Work order ->
Restate every record exactly as it is written, while omitting the pictures it holds.

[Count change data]

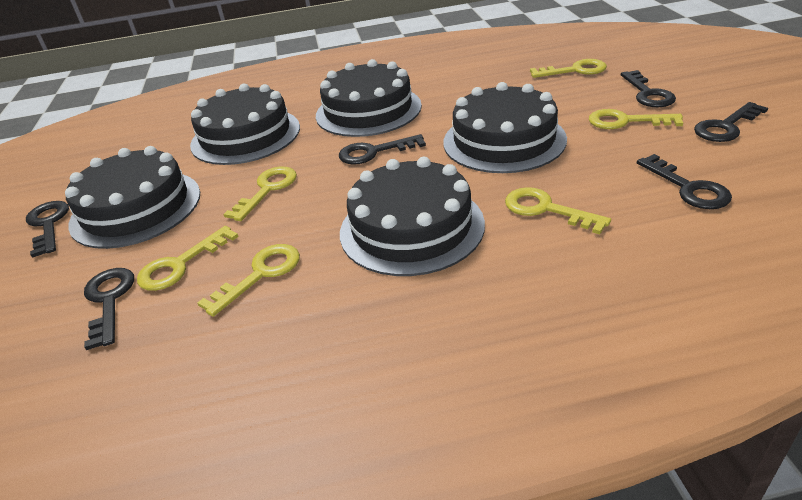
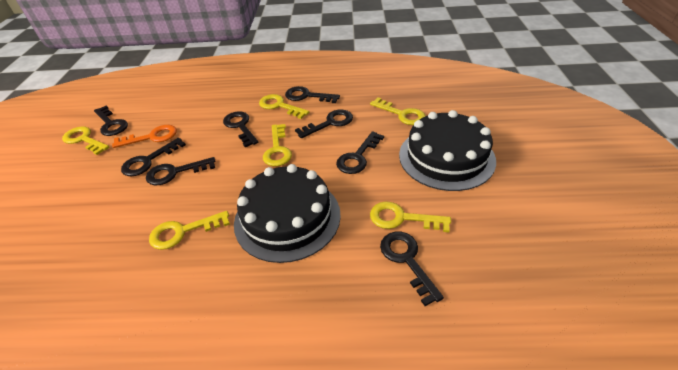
black cake: 5 -> 2
black key: 6 -> 8
orange key: 0 -> 1

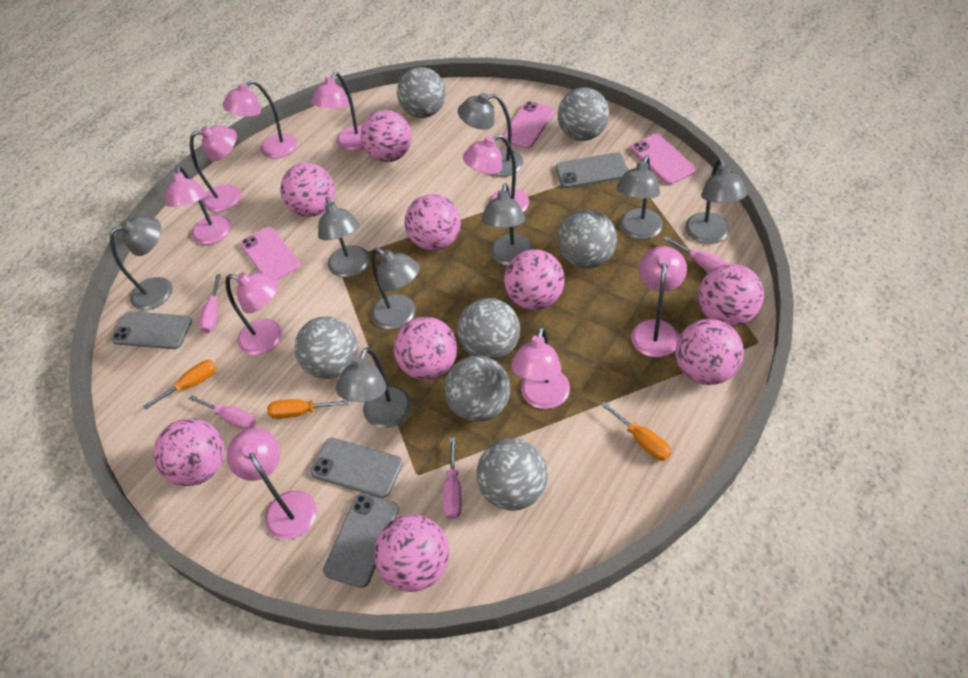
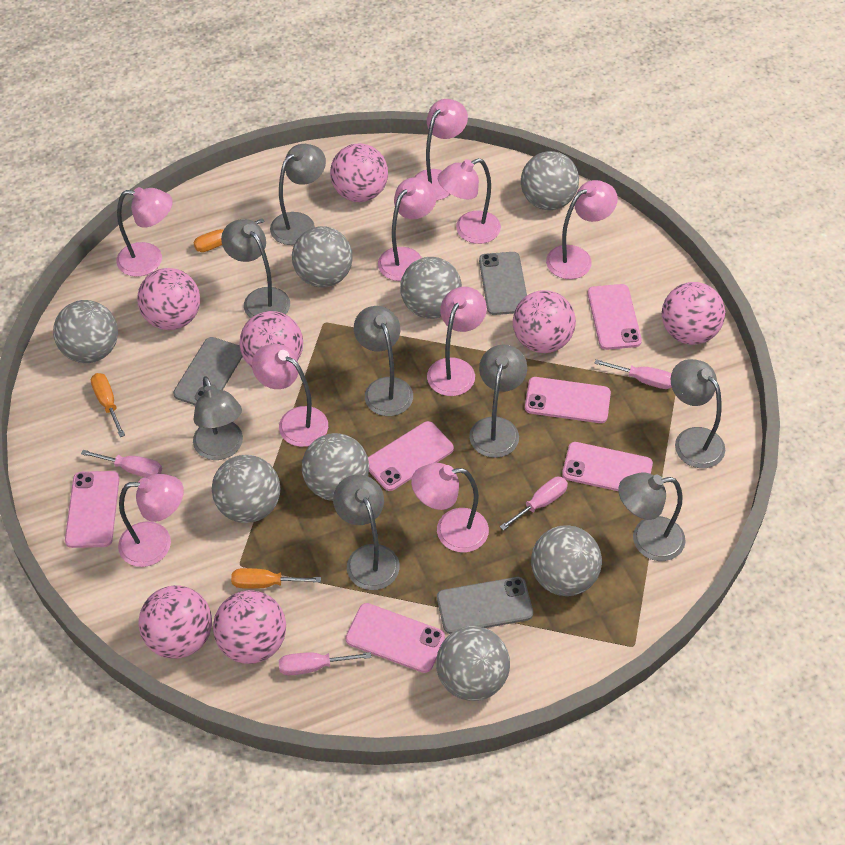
grey ball: 7 -> 8
grey phone: 4 -> 3
pink ball: 9 -> 7
pink phone: 3 -> 6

Answer to the problem ->
black cake: 5 -> 2
black key: 6 -> 8
orange key: 0 -> 1

grey ball: 7 -> 8
grey phone: 4 -> 3
pink ball: 9 -> 7
pink phone: 3 -> 6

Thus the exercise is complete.